━━━ Data extracts ━━━

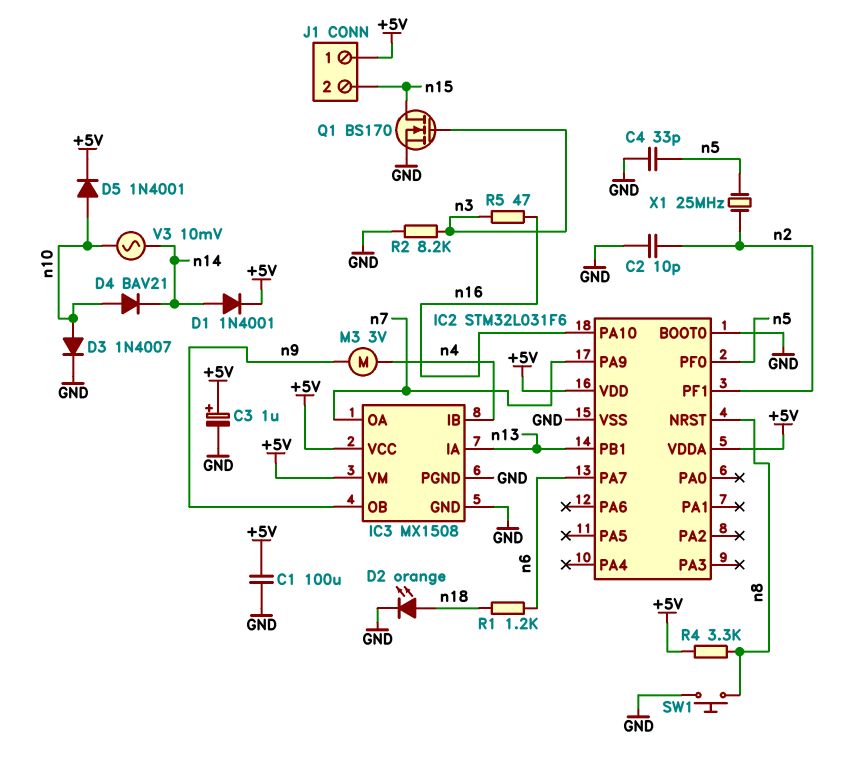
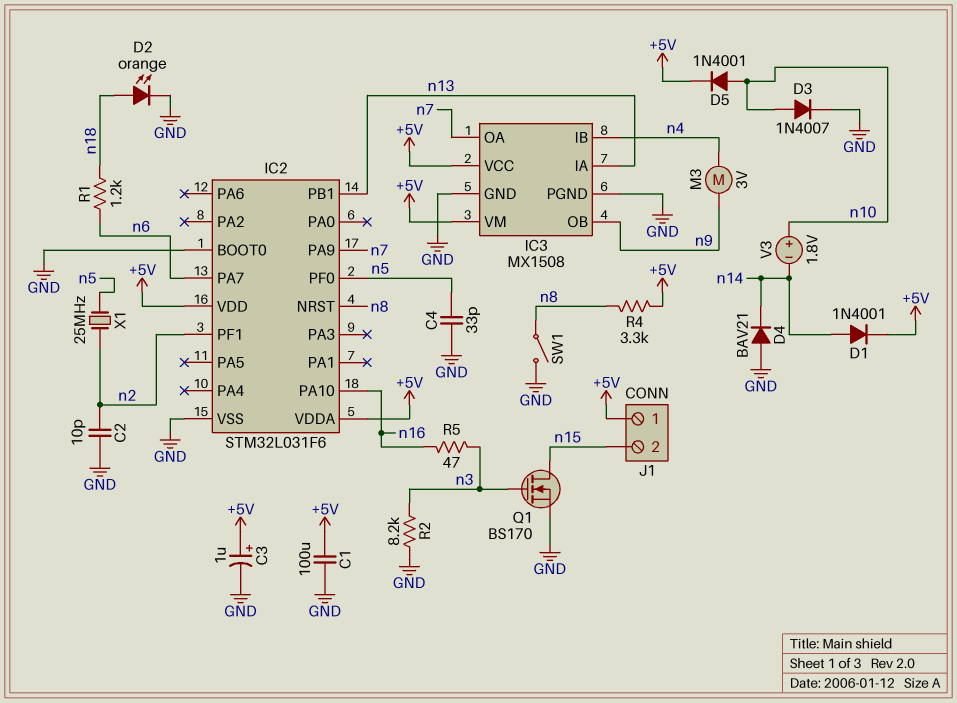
D4: diode BAV21 (A n10, K n14) -> diode BAV21 (A GND, K n14)
SW1: button (GND, n8) -> switch (GND, n8)
V3: AC 10mV (n10, n14) -> 1.8V (plus n10, minus n14)

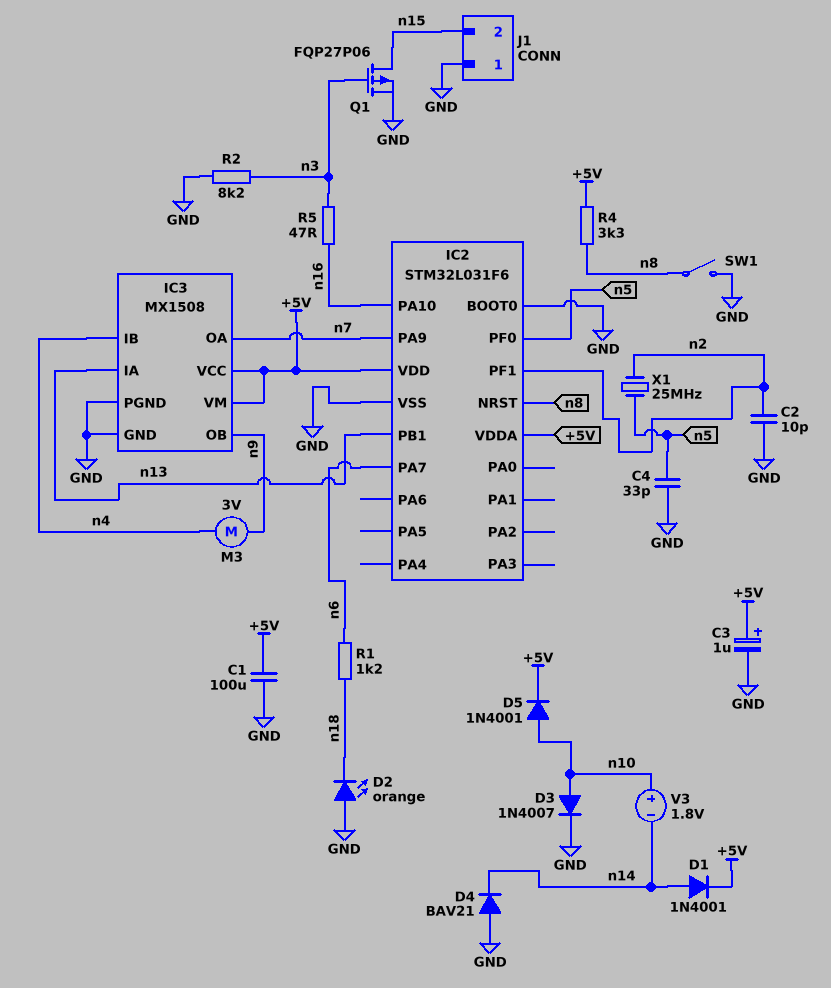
D2: LED orange (A n18, K GND) -> LED orange (A GND, K n18)
J1 pin 1: +5V -> GND
Q1: NMOS BS170 (G n3, D n15, S GND) -> PMOS FQP27P06 (G n3, D n15, S GND)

━━━

Output the listing exactly, without images.

— Response to the exercise —
D4: diode BAV21 (A n10, K n14) -> diode BAV21 (A GND, K n14)
SW1: button (GND, n8) -> switch (GND, n8)
V3: AC 10mV (n10, n14) -> 1.8V (plus n10, minus n14)

D2: LED orange (A n18, K GND) -> LED orange (A GND, K n18)
J1 pin 1: +5V -> GND
Q1: NMOS BS170 (G n3, D n15, S GND) -> PMOS FQP27P06 (G n3, D n15, S GND)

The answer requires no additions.